INFORMATION:
---
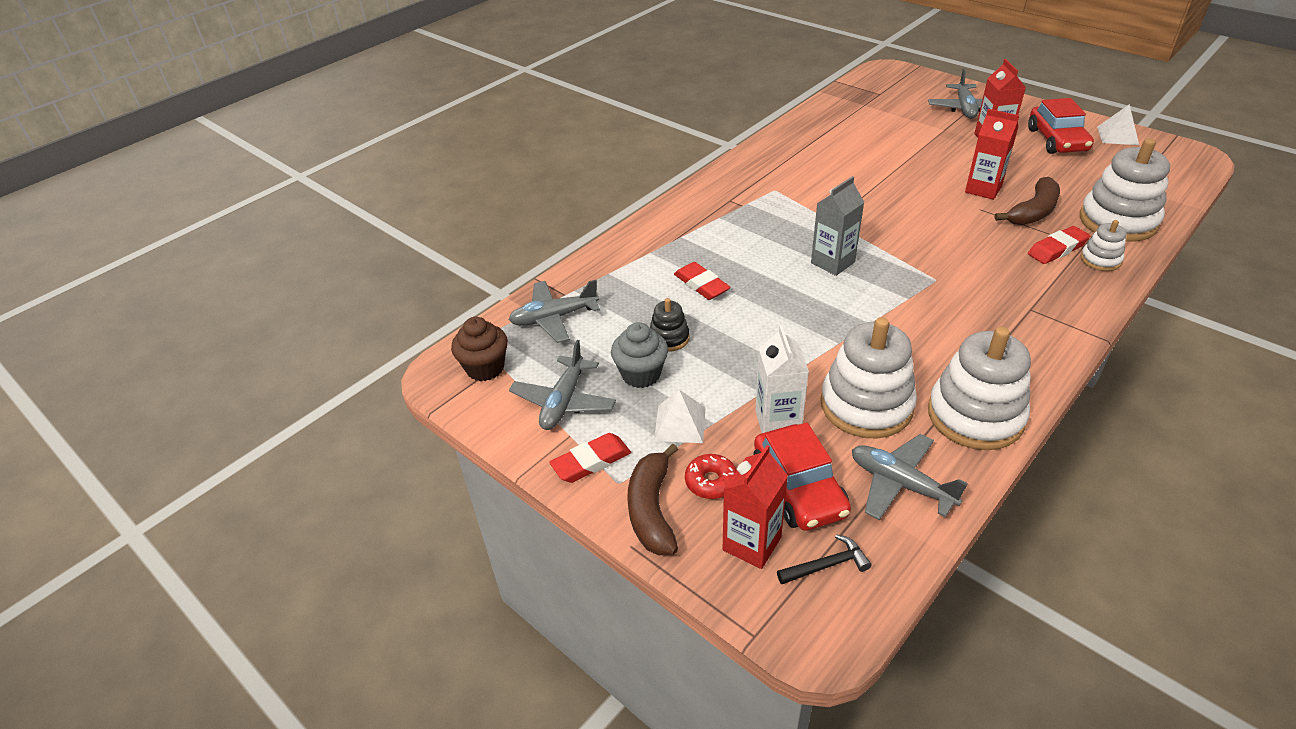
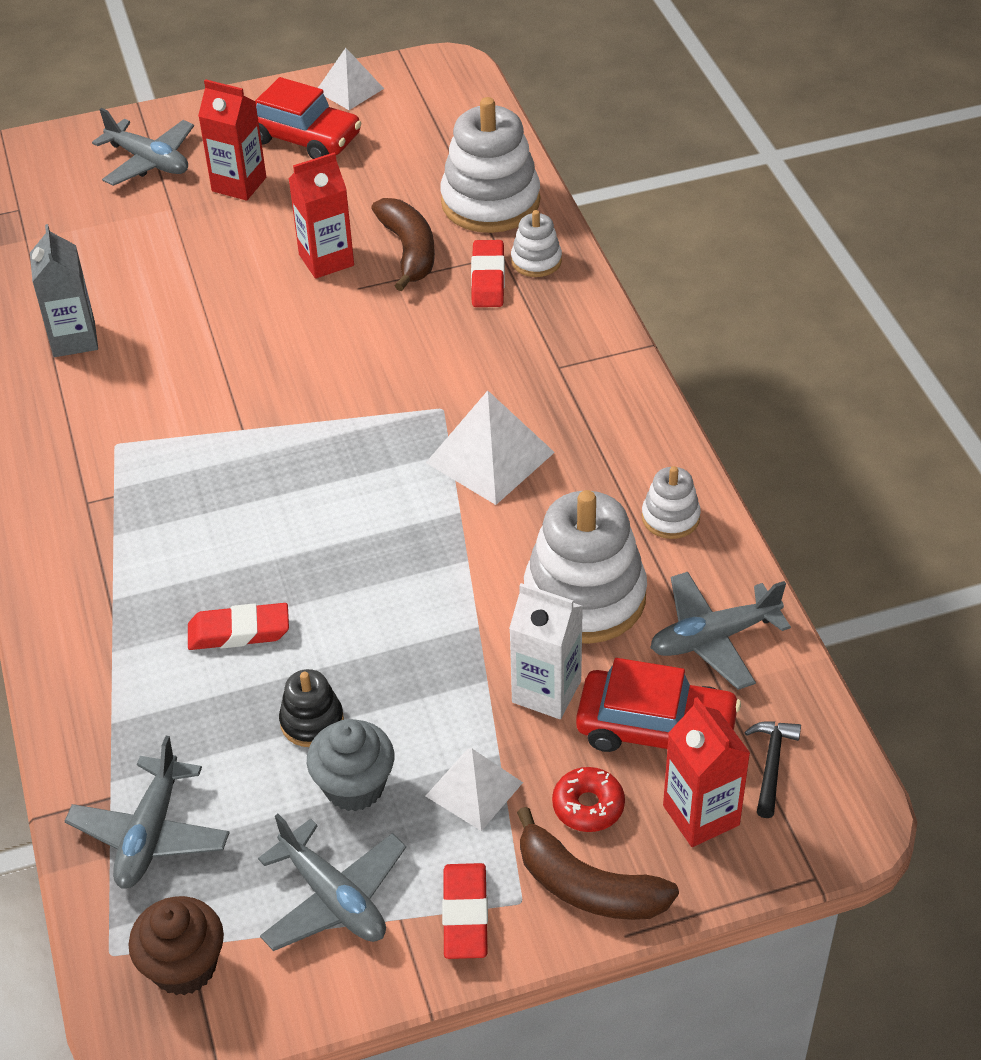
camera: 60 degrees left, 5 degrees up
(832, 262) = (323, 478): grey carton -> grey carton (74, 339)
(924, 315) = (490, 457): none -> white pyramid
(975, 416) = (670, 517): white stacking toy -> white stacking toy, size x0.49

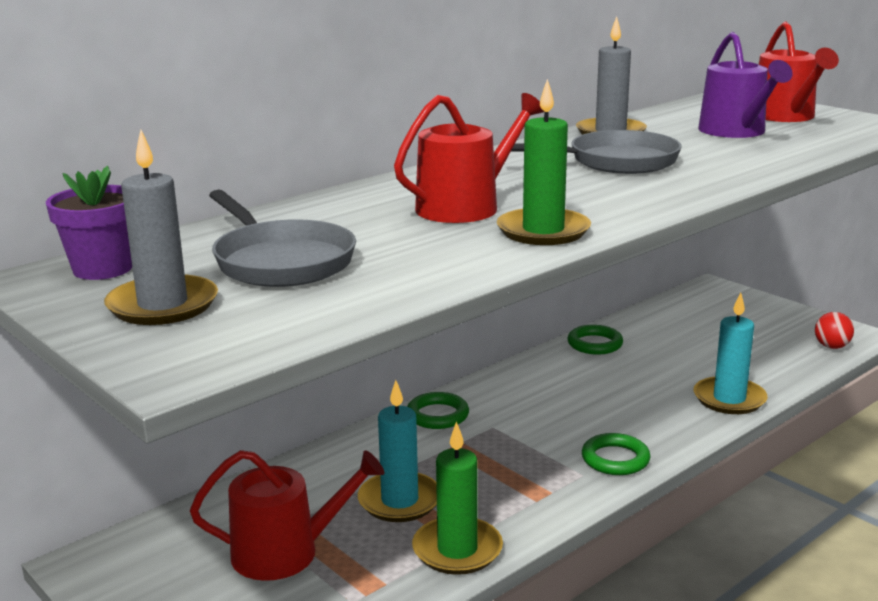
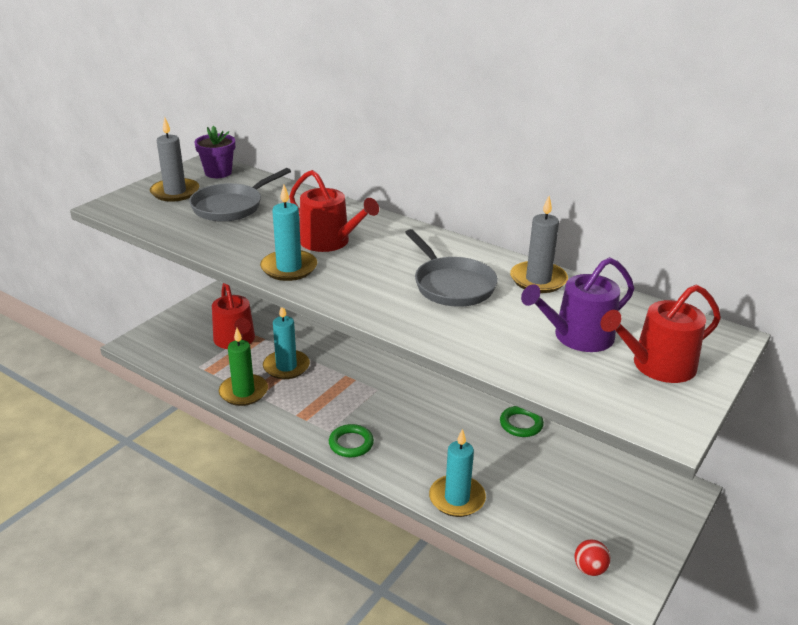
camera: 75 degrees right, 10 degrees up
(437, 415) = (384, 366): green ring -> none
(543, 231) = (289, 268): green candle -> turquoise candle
---
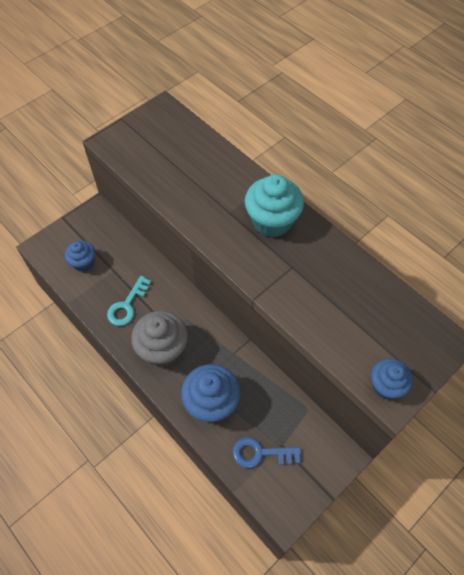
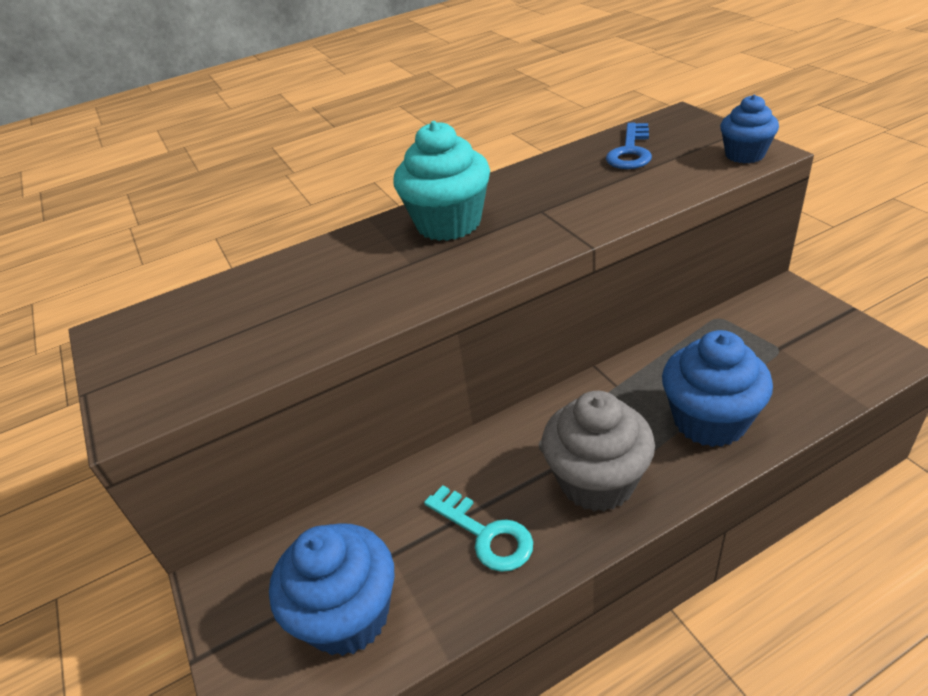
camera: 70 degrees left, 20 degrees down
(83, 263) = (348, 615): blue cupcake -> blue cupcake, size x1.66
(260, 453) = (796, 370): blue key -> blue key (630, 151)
---
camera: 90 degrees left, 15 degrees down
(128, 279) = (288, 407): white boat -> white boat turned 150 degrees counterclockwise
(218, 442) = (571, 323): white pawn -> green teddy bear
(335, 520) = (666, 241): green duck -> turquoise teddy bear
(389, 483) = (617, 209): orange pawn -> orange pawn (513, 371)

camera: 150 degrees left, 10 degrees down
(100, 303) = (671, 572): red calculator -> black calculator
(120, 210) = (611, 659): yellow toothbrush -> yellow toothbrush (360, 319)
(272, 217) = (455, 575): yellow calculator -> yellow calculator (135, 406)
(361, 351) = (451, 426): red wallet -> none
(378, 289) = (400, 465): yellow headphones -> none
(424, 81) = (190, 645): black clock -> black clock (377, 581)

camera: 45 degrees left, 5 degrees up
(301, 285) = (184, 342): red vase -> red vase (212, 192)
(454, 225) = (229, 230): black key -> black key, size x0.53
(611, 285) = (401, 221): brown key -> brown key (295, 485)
---
ACTION ITEM: Your answer must consist solely of the lines above between the line holding "(120, 210) = (611, 659): yellow" and the line holding "(424, 81) = (190, 645): black", inclusive, copied exactly.

RESPONSE TO THE TASK:
(120, 210) = (611, 659): yellow toothbrush -> yellow toothbrush (360, 319)
(272, 217) = (455, 575): yellow calculator -> yellow calculator (135, 406)
(361, 351) = (451, 426): red wallet -> none
(378, 289) = (400, 465): yellow headphones -> none
(424, 81) = (190, 645): black clock -> black clock (377, 581)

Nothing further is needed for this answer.